(Raw data begins)

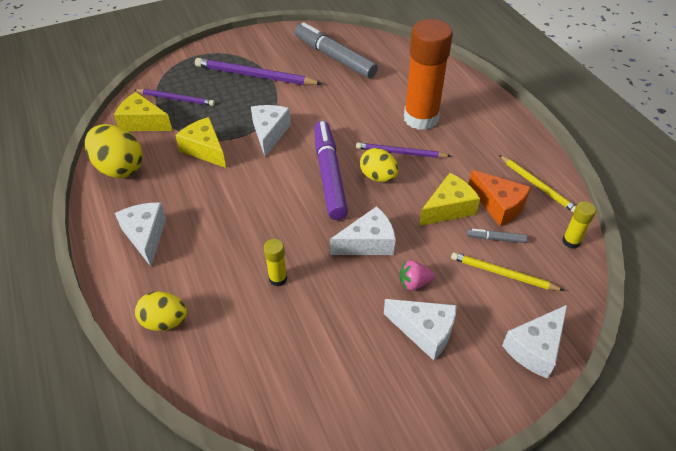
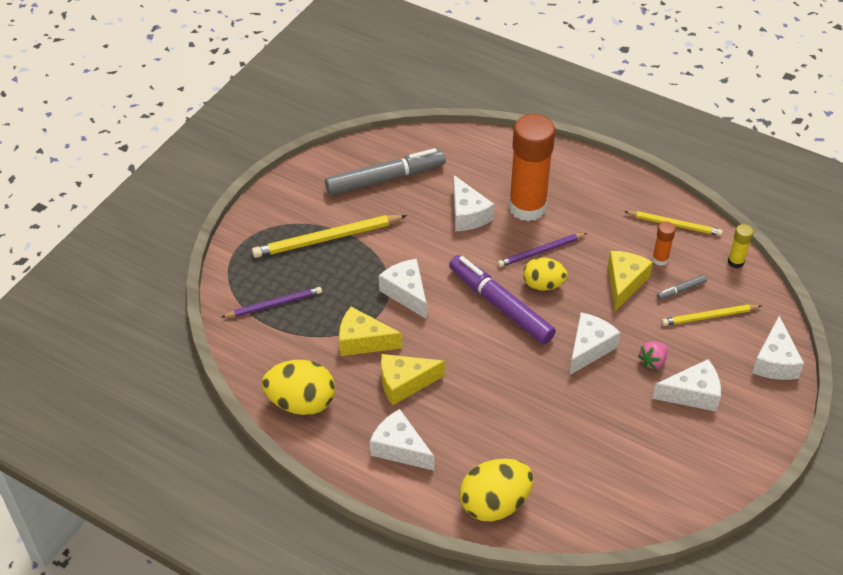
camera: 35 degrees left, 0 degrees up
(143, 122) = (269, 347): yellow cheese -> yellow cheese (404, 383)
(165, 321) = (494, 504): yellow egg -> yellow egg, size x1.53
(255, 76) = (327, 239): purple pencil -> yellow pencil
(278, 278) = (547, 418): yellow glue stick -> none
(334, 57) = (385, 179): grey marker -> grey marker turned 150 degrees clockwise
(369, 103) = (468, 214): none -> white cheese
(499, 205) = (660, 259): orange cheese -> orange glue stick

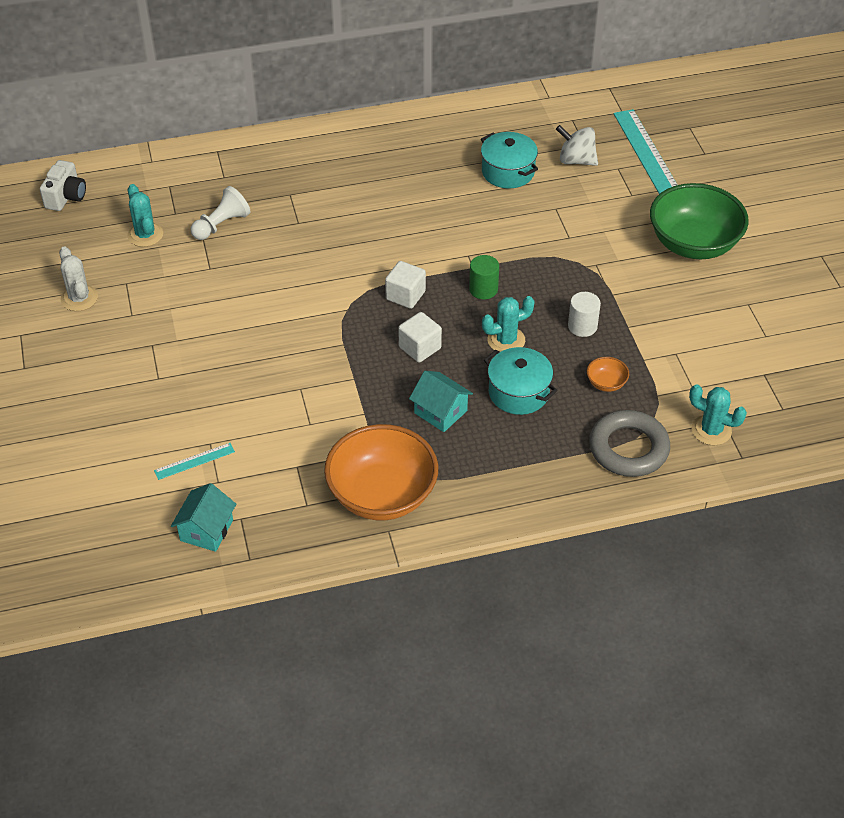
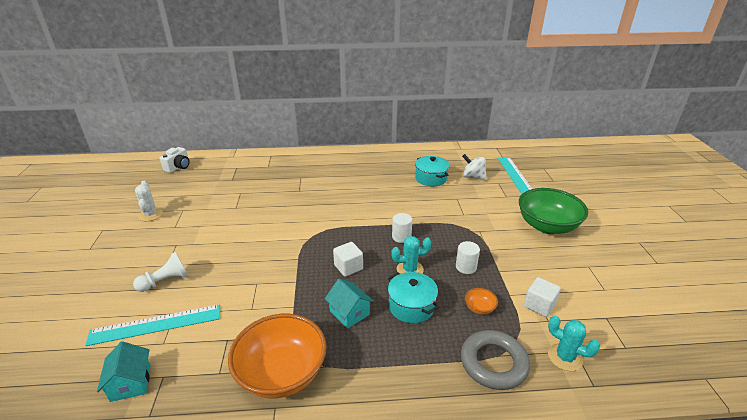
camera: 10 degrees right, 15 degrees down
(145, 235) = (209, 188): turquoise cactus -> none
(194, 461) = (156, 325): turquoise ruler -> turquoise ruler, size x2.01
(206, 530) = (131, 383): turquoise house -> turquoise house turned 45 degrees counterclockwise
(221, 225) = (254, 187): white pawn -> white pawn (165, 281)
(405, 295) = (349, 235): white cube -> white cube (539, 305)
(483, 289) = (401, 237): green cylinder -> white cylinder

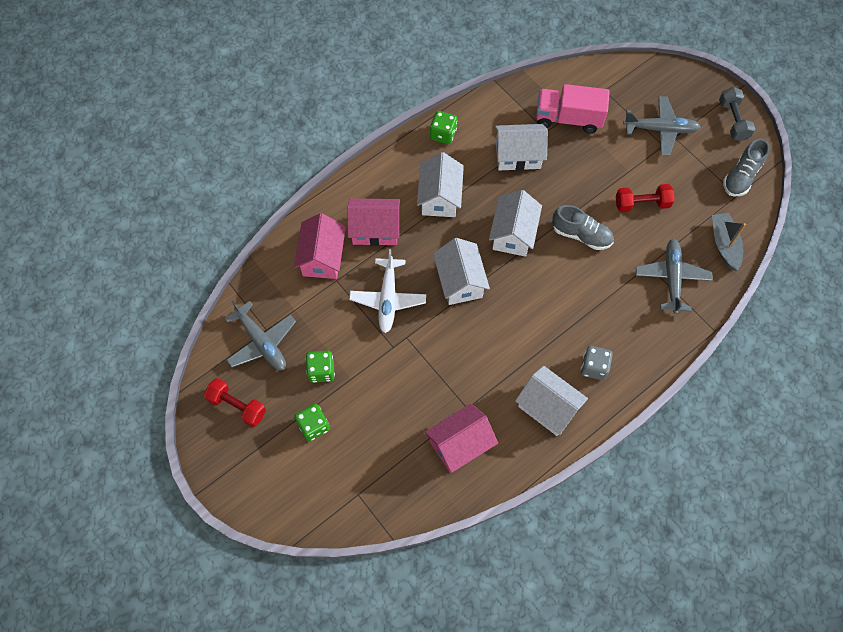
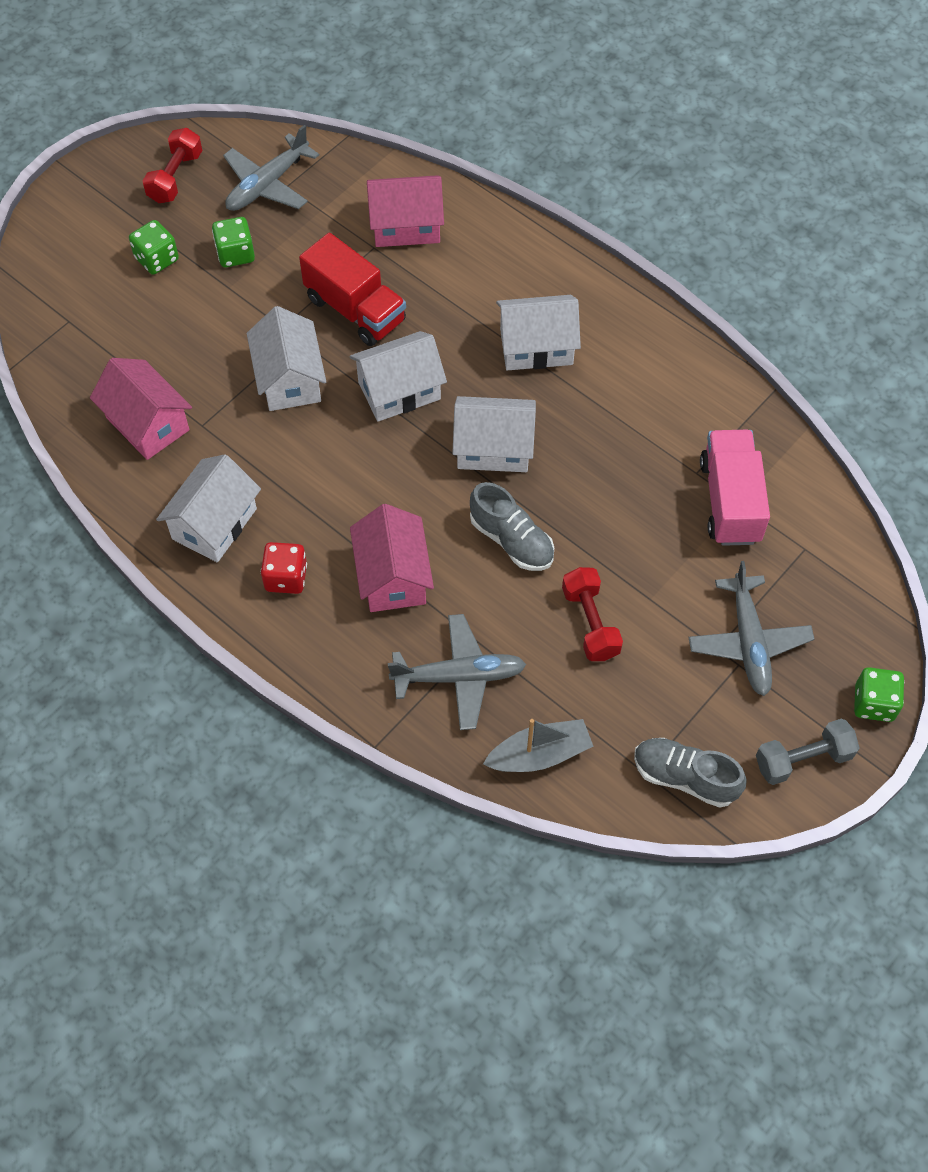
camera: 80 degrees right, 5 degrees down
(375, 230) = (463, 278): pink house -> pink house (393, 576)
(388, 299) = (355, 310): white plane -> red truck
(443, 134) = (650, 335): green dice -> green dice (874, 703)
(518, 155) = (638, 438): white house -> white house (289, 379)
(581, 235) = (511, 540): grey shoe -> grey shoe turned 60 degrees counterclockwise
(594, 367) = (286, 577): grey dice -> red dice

(Raw data ends)

### Task to carry out
From the first line to the last, repeat the records exactly. Leave out the pictures.

### Output of the task
camera: 35 degrees left, 0 degrees up
(143, 122) = (269, 347): yellow cheese -> yellow cheese (404, 383)
(165, 321) = (494, 504): yellow egg -> yellow egg, size x1.53
(255, 76) = (327, 239): purple pencil -> yellow pencil
(278, 278) = (547, 418): yellow glue stick -> none
(334, 57) = (385, 179): grey marker -> grey marker turned 150 degrees clockwise
(369, 103) = (468, 214): none -> white cheese
(499, 205) = (660, 259): orange cheese -> orange glue stick

camera: 10 degrees right, 15 degrees down
(145, 235) = (209, 188): turquoise cactus -> none
(194, 461) = (156, 325): turquoise ruler -> turquoise ruler, size x2.01
(206, 530) = (131, 383): turquoise house -> turquoise house turned 45 degrees counterclockwise
(221, 225) = (254, 187): white pawn -> white pawn (165, 281)
(405, 295) = (349, 235): white cube -> white cube (539, 305)
(483, 289) = (401, 237): green cylinder -> white cylinder

camera: 80 degrees right, 5 degrees down
(375, 230) = (463, 278): pink house -> pink house (393, 576)
(388, 299) = (355, 310): white plane -> red truck
(443, 134) = (650, 335): green dice -> green dice (874, 703)
(518, 155) = (638, 438): white house -> white house (289, 379)
(581, 235) = (511, 540): grey shoe -> grey shoe turned 60 degrees counterclockwise
(594, 367) = (286, 577): grey dice -> red dice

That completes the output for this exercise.